#### Data under study ####

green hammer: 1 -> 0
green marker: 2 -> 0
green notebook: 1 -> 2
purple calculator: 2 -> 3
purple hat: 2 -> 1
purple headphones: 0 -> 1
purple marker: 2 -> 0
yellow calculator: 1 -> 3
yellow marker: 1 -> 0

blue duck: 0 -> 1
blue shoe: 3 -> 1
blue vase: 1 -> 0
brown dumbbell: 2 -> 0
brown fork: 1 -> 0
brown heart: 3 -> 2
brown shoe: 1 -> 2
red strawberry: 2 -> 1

####
#### Data under study ####

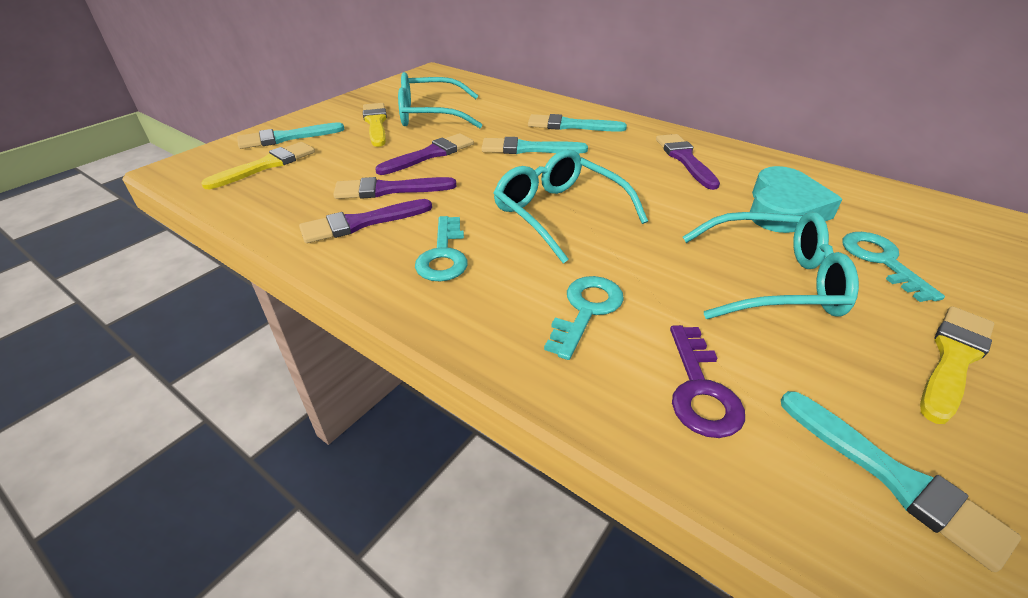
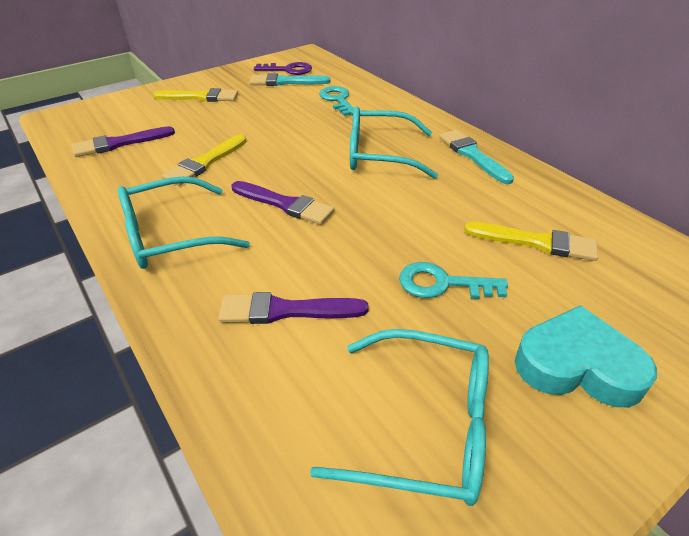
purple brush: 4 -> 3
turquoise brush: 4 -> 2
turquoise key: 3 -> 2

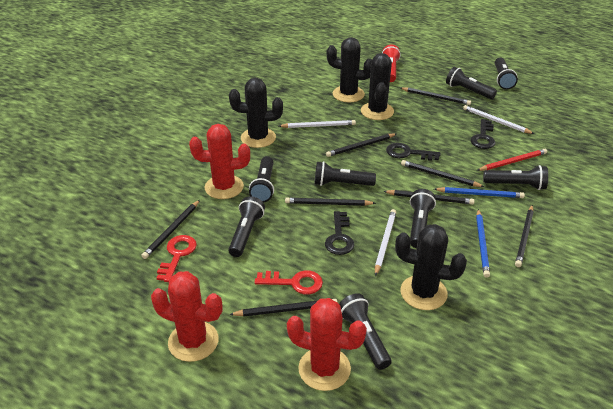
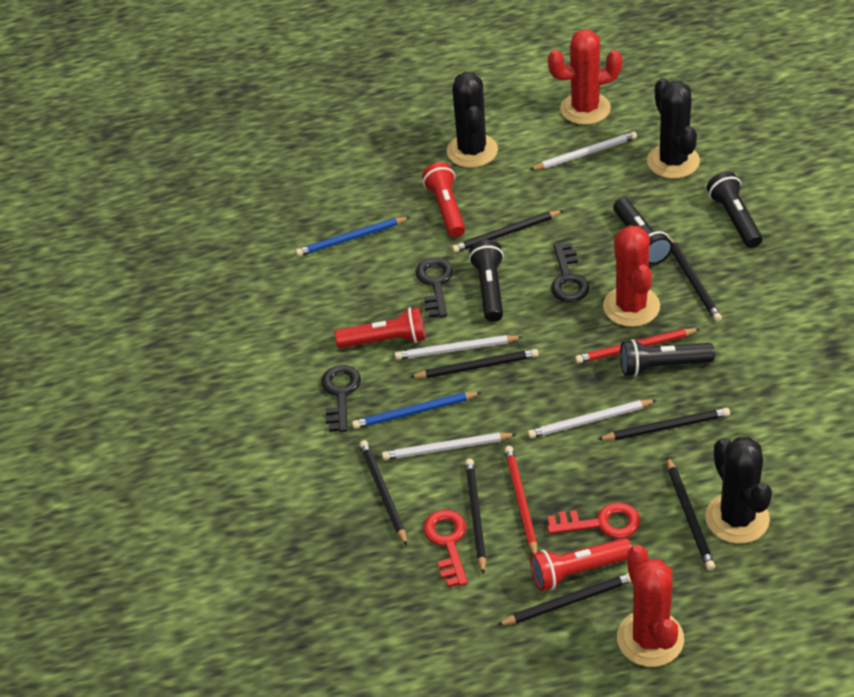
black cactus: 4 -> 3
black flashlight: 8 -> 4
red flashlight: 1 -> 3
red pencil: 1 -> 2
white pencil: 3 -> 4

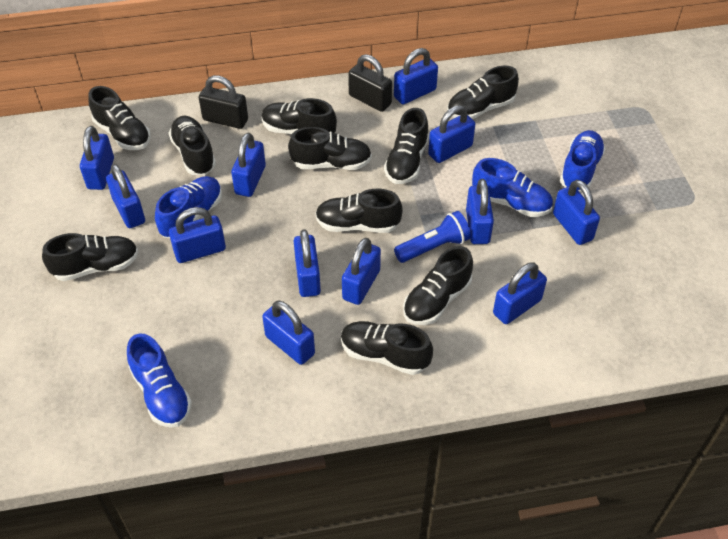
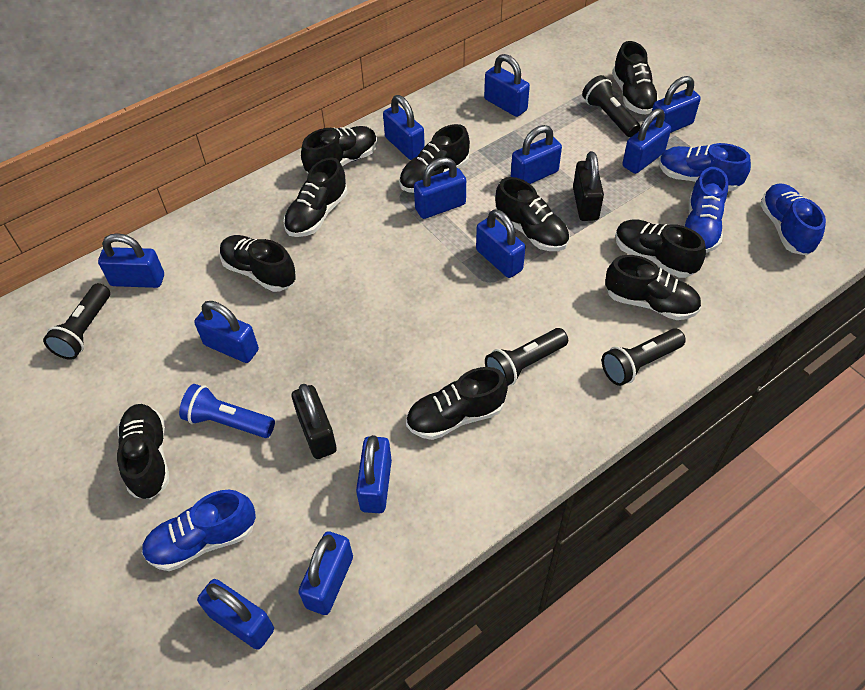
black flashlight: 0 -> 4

####

Determine how many lines of the data above hold the word "turquoise". Output that number only.

2